The following data has a line with "grey_drum (4th from left)" and a line with "red_wrapped_gift (2nd from left)". Write out exactly those lines and all the lines between them.

EXTRACTED MATERIAL:

....

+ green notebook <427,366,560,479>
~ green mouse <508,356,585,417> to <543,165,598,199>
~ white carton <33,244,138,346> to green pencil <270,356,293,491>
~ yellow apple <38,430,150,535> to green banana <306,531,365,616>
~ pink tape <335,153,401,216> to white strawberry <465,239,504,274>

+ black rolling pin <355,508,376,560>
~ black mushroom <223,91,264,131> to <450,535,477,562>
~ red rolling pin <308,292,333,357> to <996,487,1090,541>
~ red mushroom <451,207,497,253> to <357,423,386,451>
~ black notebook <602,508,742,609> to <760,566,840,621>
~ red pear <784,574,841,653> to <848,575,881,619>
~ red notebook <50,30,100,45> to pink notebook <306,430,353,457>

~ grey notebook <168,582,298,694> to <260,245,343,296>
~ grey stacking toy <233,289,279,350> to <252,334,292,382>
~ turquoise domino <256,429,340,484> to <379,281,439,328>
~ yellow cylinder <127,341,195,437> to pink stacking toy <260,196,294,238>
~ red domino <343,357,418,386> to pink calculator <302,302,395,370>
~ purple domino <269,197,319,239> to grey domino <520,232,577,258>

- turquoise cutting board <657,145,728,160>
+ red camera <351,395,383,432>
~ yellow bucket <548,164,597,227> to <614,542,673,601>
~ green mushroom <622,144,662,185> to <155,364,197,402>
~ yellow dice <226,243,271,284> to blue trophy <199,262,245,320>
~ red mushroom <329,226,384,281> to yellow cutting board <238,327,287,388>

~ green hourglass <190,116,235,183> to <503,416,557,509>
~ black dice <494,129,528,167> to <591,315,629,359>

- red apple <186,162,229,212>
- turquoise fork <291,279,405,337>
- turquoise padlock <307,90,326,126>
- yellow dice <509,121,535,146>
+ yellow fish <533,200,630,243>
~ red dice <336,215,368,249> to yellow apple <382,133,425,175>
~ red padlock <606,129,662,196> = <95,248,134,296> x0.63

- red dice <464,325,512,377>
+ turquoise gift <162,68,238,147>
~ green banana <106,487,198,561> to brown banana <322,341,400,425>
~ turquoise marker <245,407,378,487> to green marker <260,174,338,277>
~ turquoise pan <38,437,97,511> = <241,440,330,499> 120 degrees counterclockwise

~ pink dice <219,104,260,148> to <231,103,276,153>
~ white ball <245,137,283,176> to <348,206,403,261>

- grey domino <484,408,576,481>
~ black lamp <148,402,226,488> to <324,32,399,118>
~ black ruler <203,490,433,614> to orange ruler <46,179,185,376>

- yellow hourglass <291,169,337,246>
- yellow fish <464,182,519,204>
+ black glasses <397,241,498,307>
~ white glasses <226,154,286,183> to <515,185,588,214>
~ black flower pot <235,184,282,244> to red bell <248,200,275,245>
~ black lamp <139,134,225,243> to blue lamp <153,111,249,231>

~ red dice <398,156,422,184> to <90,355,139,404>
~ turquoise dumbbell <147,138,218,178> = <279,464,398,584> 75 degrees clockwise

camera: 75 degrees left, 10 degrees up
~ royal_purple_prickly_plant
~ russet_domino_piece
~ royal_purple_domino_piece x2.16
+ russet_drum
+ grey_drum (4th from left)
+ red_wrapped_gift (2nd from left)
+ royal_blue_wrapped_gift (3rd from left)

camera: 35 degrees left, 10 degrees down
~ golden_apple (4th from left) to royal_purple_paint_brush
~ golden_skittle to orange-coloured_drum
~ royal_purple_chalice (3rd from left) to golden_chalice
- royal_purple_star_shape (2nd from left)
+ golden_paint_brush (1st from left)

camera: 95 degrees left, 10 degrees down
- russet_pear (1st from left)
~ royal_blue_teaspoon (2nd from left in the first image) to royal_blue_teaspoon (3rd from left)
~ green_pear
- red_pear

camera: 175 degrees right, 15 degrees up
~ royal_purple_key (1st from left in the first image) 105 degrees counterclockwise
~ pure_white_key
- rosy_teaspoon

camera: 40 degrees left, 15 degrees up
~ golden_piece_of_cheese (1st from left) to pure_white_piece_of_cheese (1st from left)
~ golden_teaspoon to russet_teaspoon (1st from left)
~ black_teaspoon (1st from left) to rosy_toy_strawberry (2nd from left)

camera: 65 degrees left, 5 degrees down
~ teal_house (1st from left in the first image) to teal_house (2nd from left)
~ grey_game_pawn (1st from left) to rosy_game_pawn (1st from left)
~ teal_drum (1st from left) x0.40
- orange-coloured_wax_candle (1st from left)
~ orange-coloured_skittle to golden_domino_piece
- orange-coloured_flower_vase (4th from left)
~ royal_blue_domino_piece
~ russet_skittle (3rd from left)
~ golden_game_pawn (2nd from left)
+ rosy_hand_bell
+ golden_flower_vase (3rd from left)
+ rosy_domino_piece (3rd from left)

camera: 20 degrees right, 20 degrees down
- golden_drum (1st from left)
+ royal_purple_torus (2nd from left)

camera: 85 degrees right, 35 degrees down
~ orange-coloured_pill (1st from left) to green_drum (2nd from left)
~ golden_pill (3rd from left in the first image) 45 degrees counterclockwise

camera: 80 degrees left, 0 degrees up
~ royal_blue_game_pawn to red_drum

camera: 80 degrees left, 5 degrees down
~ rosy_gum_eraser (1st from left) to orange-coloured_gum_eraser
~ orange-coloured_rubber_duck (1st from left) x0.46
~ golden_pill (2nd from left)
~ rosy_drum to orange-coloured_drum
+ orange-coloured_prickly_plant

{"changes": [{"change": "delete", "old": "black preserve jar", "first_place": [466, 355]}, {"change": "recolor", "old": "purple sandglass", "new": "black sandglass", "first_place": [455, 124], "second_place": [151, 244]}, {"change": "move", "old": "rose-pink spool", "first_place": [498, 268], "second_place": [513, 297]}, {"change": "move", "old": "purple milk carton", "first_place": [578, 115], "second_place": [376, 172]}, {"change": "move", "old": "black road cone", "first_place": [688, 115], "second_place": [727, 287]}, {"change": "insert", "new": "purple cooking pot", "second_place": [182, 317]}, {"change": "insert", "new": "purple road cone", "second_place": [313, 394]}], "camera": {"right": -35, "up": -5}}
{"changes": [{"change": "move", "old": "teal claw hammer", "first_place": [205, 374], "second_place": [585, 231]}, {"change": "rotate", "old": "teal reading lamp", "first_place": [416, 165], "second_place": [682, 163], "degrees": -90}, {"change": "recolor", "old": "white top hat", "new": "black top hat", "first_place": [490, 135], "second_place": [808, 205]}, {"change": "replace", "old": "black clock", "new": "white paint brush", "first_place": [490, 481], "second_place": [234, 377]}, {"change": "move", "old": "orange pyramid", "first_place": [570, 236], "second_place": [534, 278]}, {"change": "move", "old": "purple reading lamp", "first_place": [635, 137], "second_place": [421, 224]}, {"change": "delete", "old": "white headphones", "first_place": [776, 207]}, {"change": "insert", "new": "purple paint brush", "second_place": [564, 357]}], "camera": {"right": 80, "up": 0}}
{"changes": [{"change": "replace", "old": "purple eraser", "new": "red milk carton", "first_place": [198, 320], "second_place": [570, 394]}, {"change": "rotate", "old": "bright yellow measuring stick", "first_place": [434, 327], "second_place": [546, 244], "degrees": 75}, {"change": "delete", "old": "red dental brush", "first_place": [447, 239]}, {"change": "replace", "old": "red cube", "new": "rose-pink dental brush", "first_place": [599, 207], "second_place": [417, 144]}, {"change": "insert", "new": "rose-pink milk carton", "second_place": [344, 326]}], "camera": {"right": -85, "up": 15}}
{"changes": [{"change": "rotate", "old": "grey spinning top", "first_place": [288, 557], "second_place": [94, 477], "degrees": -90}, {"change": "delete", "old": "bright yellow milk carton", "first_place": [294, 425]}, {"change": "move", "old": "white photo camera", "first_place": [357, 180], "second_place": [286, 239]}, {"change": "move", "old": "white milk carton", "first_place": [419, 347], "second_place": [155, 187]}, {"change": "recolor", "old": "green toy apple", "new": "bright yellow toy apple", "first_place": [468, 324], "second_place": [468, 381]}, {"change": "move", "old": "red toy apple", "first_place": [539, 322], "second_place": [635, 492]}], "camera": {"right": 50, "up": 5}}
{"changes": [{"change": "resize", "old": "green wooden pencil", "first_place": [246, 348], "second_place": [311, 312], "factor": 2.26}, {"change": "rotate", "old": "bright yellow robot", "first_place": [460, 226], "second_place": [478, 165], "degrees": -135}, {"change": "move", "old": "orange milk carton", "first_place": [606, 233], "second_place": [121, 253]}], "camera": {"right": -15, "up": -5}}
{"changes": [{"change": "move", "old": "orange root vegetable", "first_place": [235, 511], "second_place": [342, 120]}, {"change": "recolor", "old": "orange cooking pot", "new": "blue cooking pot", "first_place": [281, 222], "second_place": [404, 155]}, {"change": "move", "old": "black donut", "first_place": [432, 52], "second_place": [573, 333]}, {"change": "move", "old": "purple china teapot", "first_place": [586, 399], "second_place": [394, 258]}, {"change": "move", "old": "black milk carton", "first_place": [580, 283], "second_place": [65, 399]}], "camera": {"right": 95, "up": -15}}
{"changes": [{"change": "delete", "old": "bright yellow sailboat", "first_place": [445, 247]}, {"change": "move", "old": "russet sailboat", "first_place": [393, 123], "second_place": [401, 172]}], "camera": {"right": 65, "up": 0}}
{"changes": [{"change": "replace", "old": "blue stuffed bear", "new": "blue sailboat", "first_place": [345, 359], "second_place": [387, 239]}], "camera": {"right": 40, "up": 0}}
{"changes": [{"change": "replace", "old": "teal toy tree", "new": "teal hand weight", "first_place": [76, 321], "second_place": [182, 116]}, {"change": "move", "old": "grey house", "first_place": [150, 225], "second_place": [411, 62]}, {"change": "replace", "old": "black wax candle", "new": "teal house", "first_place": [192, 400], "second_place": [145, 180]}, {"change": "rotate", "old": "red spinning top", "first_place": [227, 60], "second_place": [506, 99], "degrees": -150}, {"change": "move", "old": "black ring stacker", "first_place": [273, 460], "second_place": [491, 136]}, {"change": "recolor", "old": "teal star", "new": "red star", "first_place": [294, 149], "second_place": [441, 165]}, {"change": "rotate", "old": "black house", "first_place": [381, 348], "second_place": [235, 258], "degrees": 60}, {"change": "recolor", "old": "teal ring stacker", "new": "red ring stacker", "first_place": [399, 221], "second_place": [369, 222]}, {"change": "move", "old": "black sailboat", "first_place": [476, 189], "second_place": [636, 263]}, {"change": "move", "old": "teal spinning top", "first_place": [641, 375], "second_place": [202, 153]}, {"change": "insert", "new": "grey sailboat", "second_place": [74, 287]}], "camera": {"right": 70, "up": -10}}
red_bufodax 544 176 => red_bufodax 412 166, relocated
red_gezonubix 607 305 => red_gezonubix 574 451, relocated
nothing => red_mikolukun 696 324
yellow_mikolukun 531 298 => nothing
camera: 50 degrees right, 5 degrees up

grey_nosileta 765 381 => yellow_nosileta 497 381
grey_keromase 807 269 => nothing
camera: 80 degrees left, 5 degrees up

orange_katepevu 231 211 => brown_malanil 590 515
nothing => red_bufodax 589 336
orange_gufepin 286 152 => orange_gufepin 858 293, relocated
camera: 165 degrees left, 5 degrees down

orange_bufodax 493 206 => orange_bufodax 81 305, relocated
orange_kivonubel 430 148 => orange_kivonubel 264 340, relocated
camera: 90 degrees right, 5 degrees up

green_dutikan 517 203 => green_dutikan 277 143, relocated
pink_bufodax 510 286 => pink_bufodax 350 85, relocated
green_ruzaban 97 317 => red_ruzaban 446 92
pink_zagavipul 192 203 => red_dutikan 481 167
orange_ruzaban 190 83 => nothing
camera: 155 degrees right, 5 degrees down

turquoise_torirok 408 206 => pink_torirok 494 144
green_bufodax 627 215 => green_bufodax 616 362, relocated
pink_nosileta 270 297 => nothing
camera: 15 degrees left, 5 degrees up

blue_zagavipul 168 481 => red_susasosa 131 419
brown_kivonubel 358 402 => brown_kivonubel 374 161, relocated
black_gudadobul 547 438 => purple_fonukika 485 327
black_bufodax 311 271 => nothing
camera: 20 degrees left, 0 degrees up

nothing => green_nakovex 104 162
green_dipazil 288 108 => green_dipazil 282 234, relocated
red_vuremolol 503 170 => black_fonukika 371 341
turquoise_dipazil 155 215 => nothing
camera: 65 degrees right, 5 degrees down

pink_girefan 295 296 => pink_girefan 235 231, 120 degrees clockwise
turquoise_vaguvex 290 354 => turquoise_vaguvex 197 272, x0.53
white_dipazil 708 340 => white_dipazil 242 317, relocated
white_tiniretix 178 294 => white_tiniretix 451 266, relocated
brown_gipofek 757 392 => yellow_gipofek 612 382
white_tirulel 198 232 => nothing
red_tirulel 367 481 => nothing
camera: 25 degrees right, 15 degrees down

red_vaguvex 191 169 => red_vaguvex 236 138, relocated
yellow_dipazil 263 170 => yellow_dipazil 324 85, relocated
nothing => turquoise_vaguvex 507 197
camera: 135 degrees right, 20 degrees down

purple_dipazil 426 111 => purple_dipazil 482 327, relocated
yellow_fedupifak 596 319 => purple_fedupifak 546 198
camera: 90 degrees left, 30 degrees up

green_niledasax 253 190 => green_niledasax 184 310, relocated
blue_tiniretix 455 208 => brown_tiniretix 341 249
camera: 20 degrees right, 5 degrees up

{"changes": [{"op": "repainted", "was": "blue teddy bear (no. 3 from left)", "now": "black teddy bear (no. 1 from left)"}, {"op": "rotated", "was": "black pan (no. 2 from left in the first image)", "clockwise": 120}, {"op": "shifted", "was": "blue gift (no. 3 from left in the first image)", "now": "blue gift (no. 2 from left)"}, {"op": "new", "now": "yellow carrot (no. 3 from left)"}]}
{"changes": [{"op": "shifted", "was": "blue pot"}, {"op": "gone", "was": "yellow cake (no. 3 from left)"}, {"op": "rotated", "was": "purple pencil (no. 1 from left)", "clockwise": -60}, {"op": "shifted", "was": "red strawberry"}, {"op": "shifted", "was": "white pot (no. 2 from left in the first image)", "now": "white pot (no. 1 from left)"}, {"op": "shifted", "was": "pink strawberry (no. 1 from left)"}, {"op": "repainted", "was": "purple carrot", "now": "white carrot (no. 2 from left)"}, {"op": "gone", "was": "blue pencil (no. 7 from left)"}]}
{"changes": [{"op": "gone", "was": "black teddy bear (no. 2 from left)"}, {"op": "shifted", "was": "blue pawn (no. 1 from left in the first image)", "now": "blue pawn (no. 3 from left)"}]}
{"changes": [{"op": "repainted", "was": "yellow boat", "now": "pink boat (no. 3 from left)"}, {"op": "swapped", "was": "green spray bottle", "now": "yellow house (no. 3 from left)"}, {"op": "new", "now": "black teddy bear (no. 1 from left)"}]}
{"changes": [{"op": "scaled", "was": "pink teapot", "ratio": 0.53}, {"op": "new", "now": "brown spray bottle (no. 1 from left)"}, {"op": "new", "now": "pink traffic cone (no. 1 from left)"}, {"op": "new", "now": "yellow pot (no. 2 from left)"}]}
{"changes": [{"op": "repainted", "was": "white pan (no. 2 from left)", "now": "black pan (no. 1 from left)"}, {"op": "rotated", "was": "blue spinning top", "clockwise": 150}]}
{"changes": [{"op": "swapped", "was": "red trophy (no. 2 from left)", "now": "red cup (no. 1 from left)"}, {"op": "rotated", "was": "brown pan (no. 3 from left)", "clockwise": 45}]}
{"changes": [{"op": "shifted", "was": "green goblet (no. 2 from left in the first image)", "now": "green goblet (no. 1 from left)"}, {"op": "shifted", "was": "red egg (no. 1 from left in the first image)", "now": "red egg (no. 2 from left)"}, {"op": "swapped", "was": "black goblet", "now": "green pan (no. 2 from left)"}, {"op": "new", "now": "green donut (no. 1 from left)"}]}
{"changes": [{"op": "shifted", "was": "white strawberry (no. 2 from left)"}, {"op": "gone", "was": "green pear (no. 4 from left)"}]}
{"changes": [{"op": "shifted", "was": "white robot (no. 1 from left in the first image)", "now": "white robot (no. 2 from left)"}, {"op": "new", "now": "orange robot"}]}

....

FINISHED EXERCISE:
+ grey_drum (4th from left)
+ red_wrapped_gift (2nd from left)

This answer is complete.